→ **WORK TASK**
Give back every record exactly.

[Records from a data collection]
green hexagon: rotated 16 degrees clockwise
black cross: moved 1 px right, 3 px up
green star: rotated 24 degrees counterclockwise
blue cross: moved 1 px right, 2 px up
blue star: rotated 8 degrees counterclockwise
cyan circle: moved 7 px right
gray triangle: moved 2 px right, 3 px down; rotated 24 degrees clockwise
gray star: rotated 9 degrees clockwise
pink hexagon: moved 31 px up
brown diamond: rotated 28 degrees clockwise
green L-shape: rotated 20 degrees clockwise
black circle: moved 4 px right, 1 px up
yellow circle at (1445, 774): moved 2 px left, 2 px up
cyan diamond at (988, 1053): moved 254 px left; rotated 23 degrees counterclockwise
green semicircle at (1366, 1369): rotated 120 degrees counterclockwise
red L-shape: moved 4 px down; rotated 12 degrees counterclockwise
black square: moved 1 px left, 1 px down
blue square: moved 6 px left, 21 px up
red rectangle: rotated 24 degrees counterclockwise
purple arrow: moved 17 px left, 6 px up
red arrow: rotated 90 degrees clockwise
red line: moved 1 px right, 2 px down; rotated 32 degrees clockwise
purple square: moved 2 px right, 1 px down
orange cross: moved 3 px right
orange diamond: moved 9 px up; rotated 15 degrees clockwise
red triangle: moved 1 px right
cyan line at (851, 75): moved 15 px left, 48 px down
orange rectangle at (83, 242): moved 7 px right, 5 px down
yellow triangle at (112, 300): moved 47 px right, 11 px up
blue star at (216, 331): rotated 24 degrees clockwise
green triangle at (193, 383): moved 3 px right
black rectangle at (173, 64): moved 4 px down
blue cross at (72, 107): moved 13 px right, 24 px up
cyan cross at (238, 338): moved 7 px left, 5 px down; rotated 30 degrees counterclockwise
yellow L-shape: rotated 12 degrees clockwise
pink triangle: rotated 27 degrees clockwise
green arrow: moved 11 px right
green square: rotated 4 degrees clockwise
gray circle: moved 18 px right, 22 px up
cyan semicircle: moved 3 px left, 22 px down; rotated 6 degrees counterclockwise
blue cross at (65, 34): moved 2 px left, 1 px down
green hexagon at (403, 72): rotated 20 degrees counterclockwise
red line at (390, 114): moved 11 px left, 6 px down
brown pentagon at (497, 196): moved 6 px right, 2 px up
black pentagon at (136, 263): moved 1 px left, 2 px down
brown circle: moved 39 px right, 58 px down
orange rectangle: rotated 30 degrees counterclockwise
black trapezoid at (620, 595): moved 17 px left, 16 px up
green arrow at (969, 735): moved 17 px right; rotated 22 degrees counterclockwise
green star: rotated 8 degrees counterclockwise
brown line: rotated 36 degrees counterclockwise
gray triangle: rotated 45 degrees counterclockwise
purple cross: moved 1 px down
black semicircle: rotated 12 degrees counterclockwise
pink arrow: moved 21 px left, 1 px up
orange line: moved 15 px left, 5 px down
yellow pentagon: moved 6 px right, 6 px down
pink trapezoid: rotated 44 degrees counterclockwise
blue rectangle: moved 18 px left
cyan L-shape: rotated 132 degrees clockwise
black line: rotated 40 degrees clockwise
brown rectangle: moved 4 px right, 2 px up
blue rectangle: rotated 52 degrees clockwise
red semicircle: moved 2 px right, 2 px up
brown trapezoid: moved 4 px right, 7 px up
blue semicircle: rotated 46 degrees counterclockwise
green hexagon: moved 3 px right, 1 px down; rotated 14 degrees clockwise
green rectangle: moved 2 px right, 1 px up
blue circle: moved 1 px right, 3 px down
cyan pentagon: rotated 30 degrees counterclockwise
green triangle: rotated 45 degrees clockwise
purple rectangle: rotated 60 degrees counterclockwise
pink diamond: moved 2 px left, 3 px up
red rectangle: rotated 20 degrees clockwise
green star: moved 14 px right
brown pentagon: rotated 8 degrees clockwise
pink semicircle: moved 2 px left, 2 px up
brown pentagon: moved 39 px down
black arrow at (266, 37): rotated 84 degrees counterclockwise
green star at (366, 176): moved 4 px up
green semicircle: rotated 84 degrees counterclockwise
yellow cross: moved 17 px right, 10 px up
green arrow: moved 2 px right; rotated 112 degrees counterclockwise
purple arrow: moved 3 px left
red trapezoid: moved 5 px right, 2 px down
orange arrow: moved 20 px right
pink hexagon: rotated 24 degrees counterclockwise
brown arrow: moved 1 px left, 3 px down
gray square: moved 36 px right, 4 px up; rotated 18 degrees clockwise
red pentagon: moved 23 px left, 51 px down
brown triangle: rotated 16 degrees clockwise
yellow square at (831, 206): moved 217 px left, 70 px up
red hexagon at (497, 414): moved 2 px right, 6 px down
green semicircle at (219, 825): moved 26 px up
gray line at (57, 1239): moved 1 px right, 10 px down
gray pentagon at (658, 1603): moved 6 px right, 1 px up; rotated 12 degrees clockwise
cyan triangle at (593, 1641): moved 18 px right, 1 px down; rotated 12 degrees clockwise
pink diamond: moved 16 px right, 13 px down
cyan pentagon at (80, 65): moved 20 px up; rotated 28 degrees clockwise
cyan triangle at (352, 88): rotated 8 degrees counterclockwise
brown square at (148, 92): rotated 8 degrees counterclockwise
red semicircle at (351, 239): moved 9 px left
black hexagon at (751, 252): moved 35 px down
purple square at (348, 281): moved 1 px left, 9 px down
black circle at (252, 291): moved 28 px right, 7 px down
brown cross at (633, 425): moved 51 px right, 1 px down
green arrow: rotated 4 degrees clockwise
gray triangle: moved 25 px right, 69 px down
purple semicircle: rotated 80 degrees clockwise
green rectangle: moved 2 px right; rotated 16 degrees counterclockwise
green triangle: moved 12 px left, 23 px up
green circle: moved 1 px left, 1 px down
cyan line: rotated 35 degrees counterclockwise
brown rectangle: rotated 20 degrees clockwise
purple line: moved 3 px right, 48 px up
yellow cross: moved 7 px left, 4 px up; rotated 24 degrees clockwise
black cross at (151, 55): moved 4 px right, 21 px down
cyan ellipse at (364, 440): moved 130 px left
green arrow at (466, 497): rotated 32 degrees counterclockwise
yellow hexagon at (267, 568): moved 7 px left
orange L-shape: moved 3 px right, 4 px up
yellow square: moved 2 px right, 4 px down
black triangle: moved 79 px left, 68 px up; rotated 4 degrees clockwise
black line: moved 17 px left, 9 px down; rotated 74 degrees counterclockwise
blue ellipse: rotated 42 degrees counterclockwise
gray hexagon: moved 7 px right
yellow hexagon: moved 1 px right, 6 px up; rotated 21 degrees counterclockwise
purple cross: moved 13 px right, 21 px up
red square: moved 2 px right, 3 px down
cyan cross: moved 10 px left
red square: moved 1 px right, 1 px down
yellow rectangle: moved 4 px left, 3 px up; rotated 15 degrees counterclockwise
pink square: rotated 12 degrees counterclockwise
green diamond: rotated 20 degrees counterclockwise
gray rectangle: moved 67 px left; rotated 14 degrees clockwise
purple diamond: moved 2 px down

→ **SOLUTION TO THIS TASK**
green hexagon: rotated 16 degrees clockwise
black cross: moved 1 px right, 3 px up
green star: rotated 24 degrees counterclockwise
blue cross: moved 1 px right, 2 px up
blue star: rotated 8 degrees counterclockwise
cyan circle: moved 7 px right
gray triangle: moved 2 px right, 3 px down; rotated 24 degrees clockwise
gray star: rotated 9 degrees clockwise
pink hexagon: moved 31 px up
brown diamond: rotated 28 degrees clockwise
green L-shape: rotated 20 degrees clockwise
black circle: moved 4 px right, 1 px up
yellow circle at (1445, 774): moved 2 px left, 2 px up
cyan diamond at (988, 1053): moved 254 px left; rotated 23 degrees counterclockwise
green semicircle at (1366, 1369): rotated 120 degrees counterclockwise
red L-shape: moved 4 px down; rotated 12 degrees counterclockwise
black square: moved 1 px left, 1 px down
blue square: moved 6 px left, 21 px up
red rectangle: rotated 24 degrees counterclockwise
purple arrow: moved 17 px left, 6 px up
red arrow: rotated 90 degrees clockwise
red line: moved 1 px right, 2 px down; rotated 32 degrees clockwise
purple square: moved 2 px right, 1 px down
orange cross: moved 3 px right
orange diamond: moved 9 px up; rotated 15 degrees clockwise
red triangle: moved 1 px right
cyan line at (851, 75): moved 15 px left, 48 px down
orange rectangle at (83, 242): moved 7 px right, 5 px down
yellow triangle at (112, 300): moved 47 px right, 11 px up
blue star at (216, 331): rotated 24 degrees clockwise
green triangle at (193, 383): moved 3 px right
black rectangle at (173, 64): moved 4 px down
blue cross at (72, 107): moved 13 px right, 24 px up
cyan cross at (238, 338): moved 7 px left, 5 px down; rotated 30 degrees counterclockwise
yellow L-shape: rotated 12 degrees clockwise
pink triangle: rotated 27 degrees clockwise
green arrow: moved 11 px right
green square: rotated 4 degrees clockwise
gray circle: moved 18 px right, 22 px up
cyan semicircle: moved 3 px left, 22 px down; rotated 6 degrees counterclockwise
blue cross at (65, 34): moved 2 px left, 1 px down
green hexagon at (403, 72): rotated 20 degrees counterclockwise
red line at (390, 114): moved 11 px left, 6 px down
brown pentagon at (497, 196): moved 6 px right, 2 px up
black pentagon at (136, 263): moved 1 px left, 2 px down
brown circle: moved 39 px right, 58 px down
orange rectangle: rotated 30 degrees counterclockwise
black trapezoid at (620, 595): moved 17 px left, 16 px up
green arrow at (969, 735): moved 17 px right; rotated 22 degrees counterclockwise
green star: rotated 8 degrees counterclockwise
brown line: rotated 36 degrees counterclockwise
gray triangle: rotated 45 degrees counterclockwise
purple cross: moved 1 px down
black semicircle: rotated 12 degrees counterclockwise
pink arrow: moved 21 px left, 1 px up
orange line: moved 15 px left, 5 px down
yellow pentagon: moved 6 px right, 6 px down
pink trapezoid: rotated 44 degrees counterclockwise
blue rectangle: moved 18 px left
cyan L-shape: rotated 132 degrees clockwise
black line: rotated 40 degrees clockwise
brown rectangle: moved 4 px right, 2 px up
blue rectangle: rotated 52 degrees clockwise
red semicircle: moved 2 px right, 2 px up
brown trapezoid: moved 4 px right, 7 px up
blue semicircle: rotated 46 degrees counterclockwise
green hexagon: moved 3 px right, 1 px down; rotated 14 degrees clockwise
green rectangle: moved 2 px right, 1 px up
blue circle: moved 1 px right, 3 px down
cyan pentagon: rotated 30 degrees counterclockwise
green triangle: rotated 45 degrees clockwise
purple rectangle: rotated 60 degrees counterclockwise
pink diamond: moved 2 px left, 3 px up
red rectangle: rotated 20 degrees clockwise
green star: moved 14 px right
brown pentagon: rotated 8 degrees clockwise
pink semicircle: moved 2 px left, 2 px up
brown pentagon: moved 39 px down
black arrow at (266, 37): rotated 84 degrees counterclockwise
green star at (366, 176): moved 4 px up
green semicircle: rotated 84 degrees counterclockwise
yellow cross: moved 17 px right, 10 px up
green arrow: moved 2 px right; rotated 112 degrees counterclockwise
purple arrow: moved 3 px left
red trapezoid: moved 5 px right, 2 px down
orange arrow: moved 20 px right
pink hexagon: rotated 24 degrees counterclockwise
brown arrow: moved 1 px left, 3 px down
gray square: moved 36 px right, 4 px up; rotated 18 degrees clockwise
red pentagon: moved 23 px left, 51 px down
brown triangle: rotated 16 degrees clockwise
yellow square at (831, 206): moved 217 px left, 70 px up
red hexagon at (497, 414): moved 2 px right, 6 px down
green semicircle at (219, 825): moved 26 px up
gray line at (57, 1239): moved 1 px right, 10 px down
gray pentagon at (658, 1603): moved 6 px right, 1 px up; rotated 12 degrees clockwise
cyan triangle at (593, 1641): moved 18 px right, 1 px down; rotated 12 degrees clockwise
pink diamond: moved 16 px right, 13 px down
cyan pentagon at (80, 65): moved 20 px up; rotated 28 degrees clockwise
cyan triangle at (352, 88): rotated 8 degrees counterclockwise
brown square at (148, 92): rotated 8 degrees counterclockwise
red semicircle at (351, 239): moved 9 px left
black hexagon at (751, 252): moved 35 px down
purple square at (348, 281): moved 1 px left, 9 px down
black circle at (252, 291): moved 28 px right, 7 px down
brown cross at (633, 425): moved 51 px right, 1 px down
green arrow: rotated 4 degrees clockwise
gray triangle: moved 25 px right, 69 px down
purple semicircle: rotated 80 degrees clockwise
green rectangle: moved 2 px right; rotated 16 degrees counterclockwise
green triangle: moved 12 px left, 23 px up
green circle: moved 1 px left, 1 px down
cyan line: rotated 35 degrees counterclockwise
brown rectangle: rotated 20 degrees clockwise
purple line: moved 3 px right, 48 px up
yellow cross: moved 7 px left, 4 px up; rotated 24 degrees clockwise
black cross at (151, 55): moved 4 px right, 21 px down
cyan ellipse at (364, 440): moved 130 px left
green arrow at (466, 497): rotated 32 degrees counterclockwise
yellow hexagon at (267, 568): moved 7 px left
orange L-shape: moved 3 px right, 4 px up
yellow square: moved 2 px right, 4 px down
black triangle: moved 79 px left, 68 px up; rotated 4 degrees clockwise
black line: moved 17 px left, 9 px down; rotated 74 degrees counterclockwise
blue ellipse: rotated 42 degrees counterclockwise
gray hexagon: moved 7 px right
yellow hexagon: moved 1 px right, 6 px up; rotated 21 degrees counterclockwise
purple cross: moved 13 px right, 21 px up
red square: moved 2 px right, 3 px down
cyan cross: moved 10 px left
red square: moved 1 px right, 1 px down
yellow rectangle: moved 4 px left, 3 px up; rotated 15 degrees counterclockwise
pink square: rotated 12 degrees counterclockwise
green diamond: rotated 20 degrees counterclockwise
gray rectangle: moved 67 px left; rotated 14 degrees clockwise
purple diamond: moved 2 px down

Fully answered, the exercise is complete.